-- Working data follows --

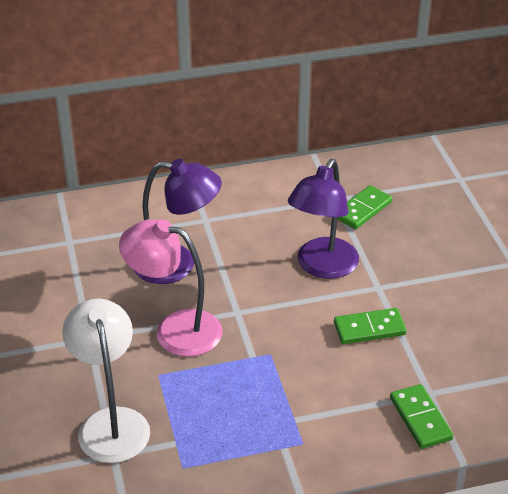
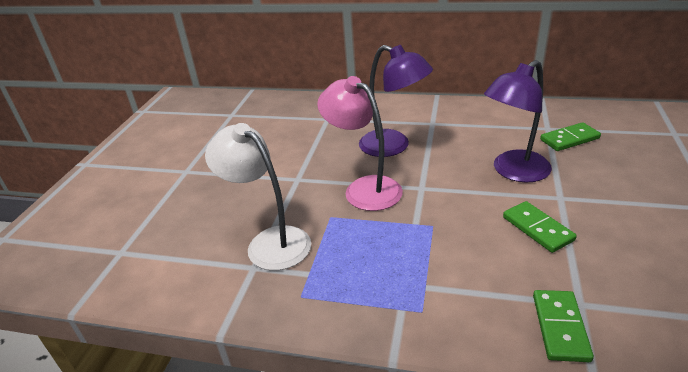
camera: 30 degrees right, 5 degrees down
(111, 423) = (269, 242): white lamp -> white lamp turned 60 degrees counterclockwise
(369, 329) = (537, 229): green domino -> green domino turned 45 degrees clockwise

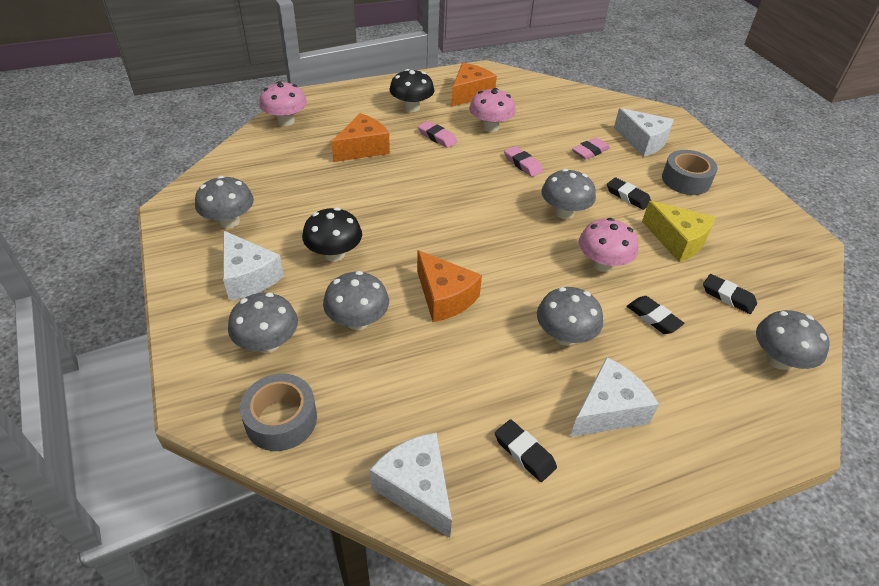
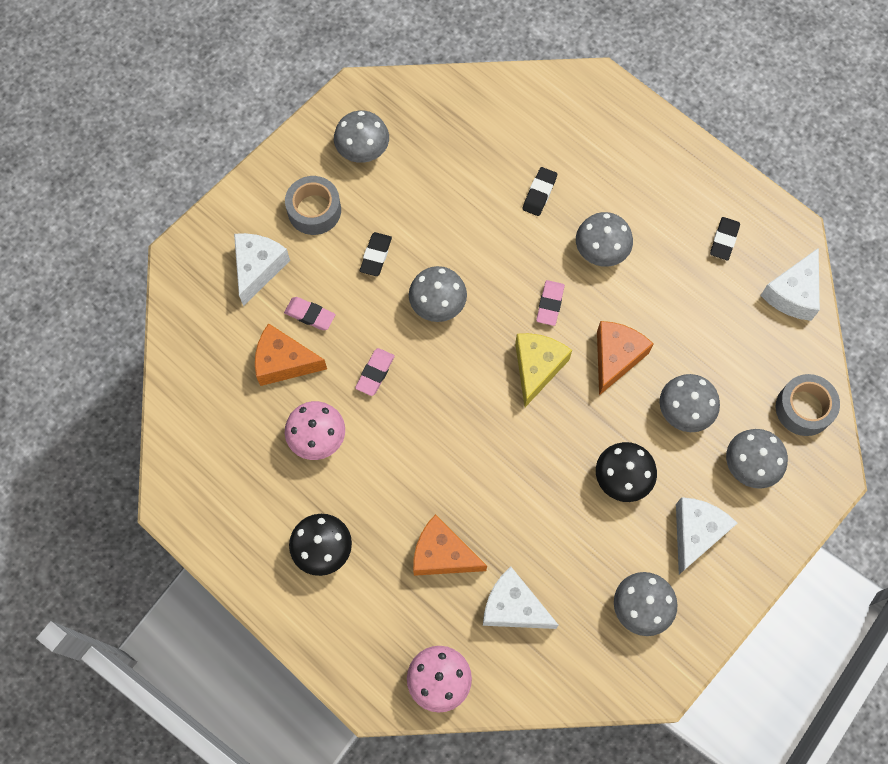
camera: 115 degrees left, 25 degrees up
(437, 137) = (373, 486): pink eraser -> pink eraser (550, 304)
(470, 93) = (249, 497): orange cheese -> orange cheese (284, 362)
(602, 264) = (495, 249): pink mushroom -> none
(608, 410) = (654, 200): white cheese -> white cheese (513, 607)
(677, 241) = (424, 197): yellow cheese -> yellow cheese (537, 368)
(728, 297) = (479, 145): black eraser -> none
(778, 360) = (532, 101): grey mushroom -> grey mushroom (363, 150)

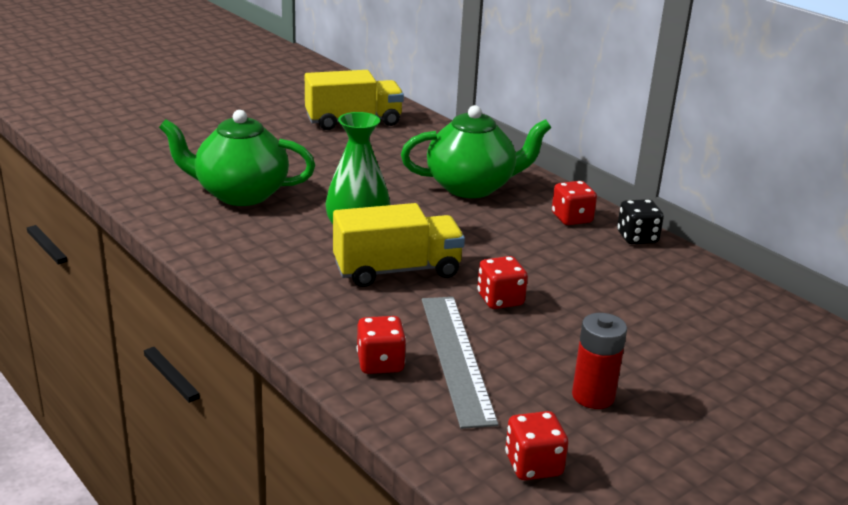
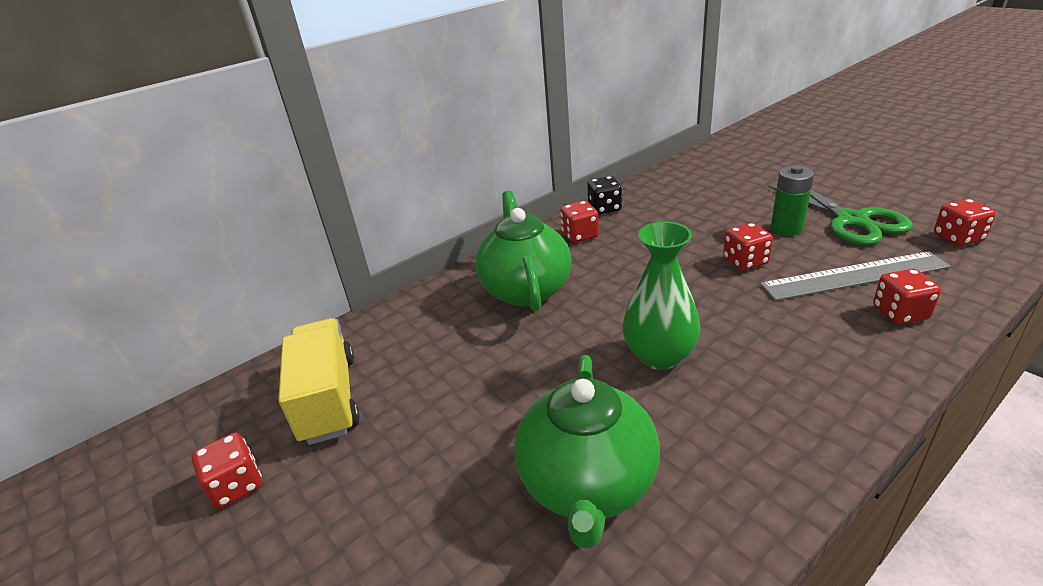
camera: 85 degrees left, 5 degrees up
(288, 104) = (236, 485): none -> red dice
(397, 270) = (728, 320): yellow truck -> none
(574, 342) = (786, 228): none -> green battery
(593, 396) = (851, 220): red battery -> green scissors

-- Working data concluded --

> Task directions:
The entries are to be transcribed word for word, without their images.

> Answer space:
camera: 30 degrees right, 5 degrees down
(111, 423) = (269, 242): white lamp -> white lamp turned 60 degrees counterclockwise
(369, 329) = (537, 229): green domino -> green domino turned 45 degrees clockwise

camera: 115 degrees left, 25 degrees up
(437, 137) = (373, 486): pink eraser -> pink eraser (550, 304)
(470, 93) = (249, 497): orange cheese -> orange cheese (284, 362)
(602, 264) = (495, 249): pink mushroom -> none
(608, 410) = (654, 200): white cheese -> white cheese (513, 607)
(677, 241) = (424, 197): yellow cheese -> yellow cheese (537, 368)
(728, 297) = (479, 145): black eraser -> none
(778, 360) = (532, 101): grey mushroom -> grey mushroom (363, 150)

camera: 85 degrees left, 5 degrees up
(288, 104) = (236, 485): none -> red dice
(397, 270) = (728, 320): yellow truck -> none
(574, 342) = (786, 228): none -> green battery
(593, 396) = (851, 220): red battery -> green scissors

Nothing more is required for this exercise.